··· EXERCISE MATERIAL ···

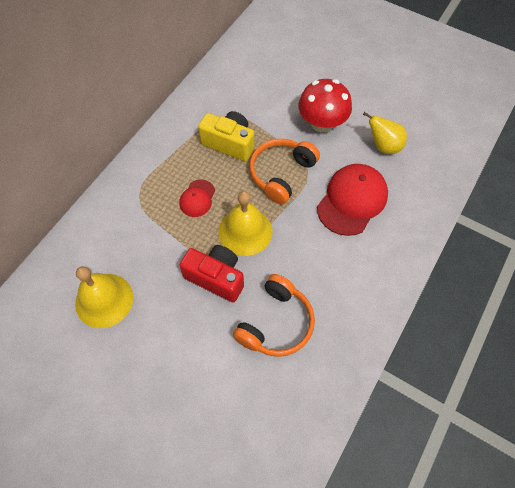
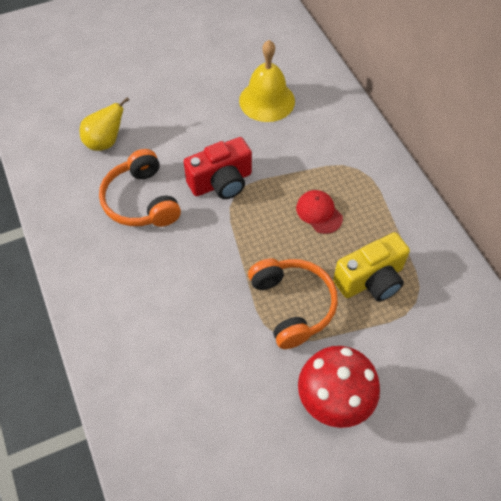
camera: 125 degrees right, 5 degrees down
yellow bell [219,191,272,256] -> none
red cap [317,164,388,236] -> none
yellow pear [363,112,407,154] -> yellow pear moved to [80,97,129,151]

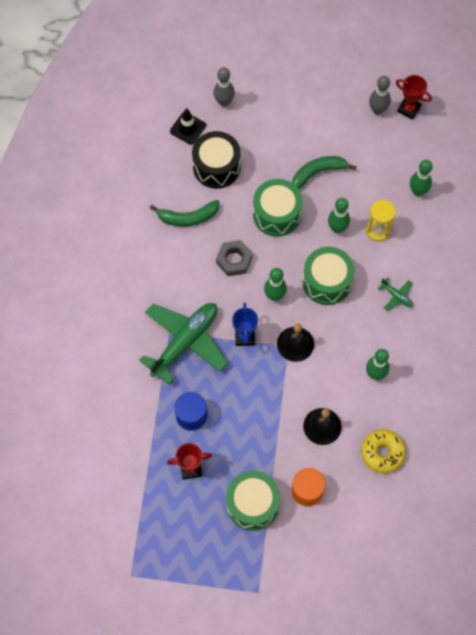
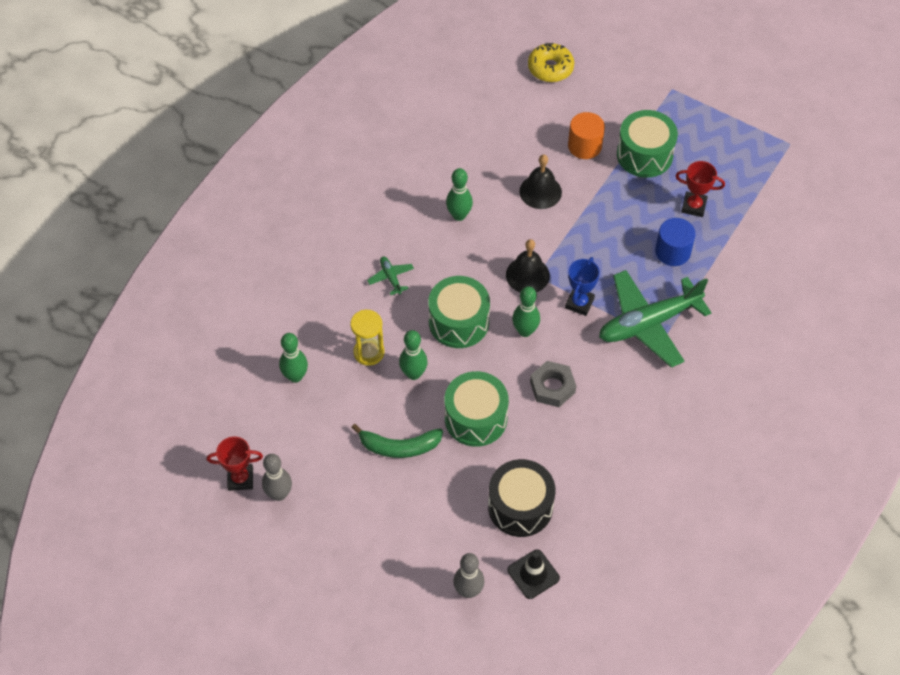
camera: 155 degrees left, 10 degrees down
green banana [150,200,219,227] -> none
yellow donut [361,429,406,473] -> yellow donut moved to [528,43,574,82]
red trophy [396,75,432,120] -> red trophy turned 60 degrees counterclockwise [207,436,263,491]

···

• PROBLEM TO SOLVE:
The line containing "yellow donut [361,429,406,473]" and every line after it, through the end of the records above: output exactly those, and nothing else.

• RESULT FOR THIS EXERCISE:
yellow donut [361,429,406,473] -> yellow donut moved to [528,43,574,82]
red trophy [396,75,432,120] -> red trophy turned 60 degrees counterclockwise [207,436,263,491]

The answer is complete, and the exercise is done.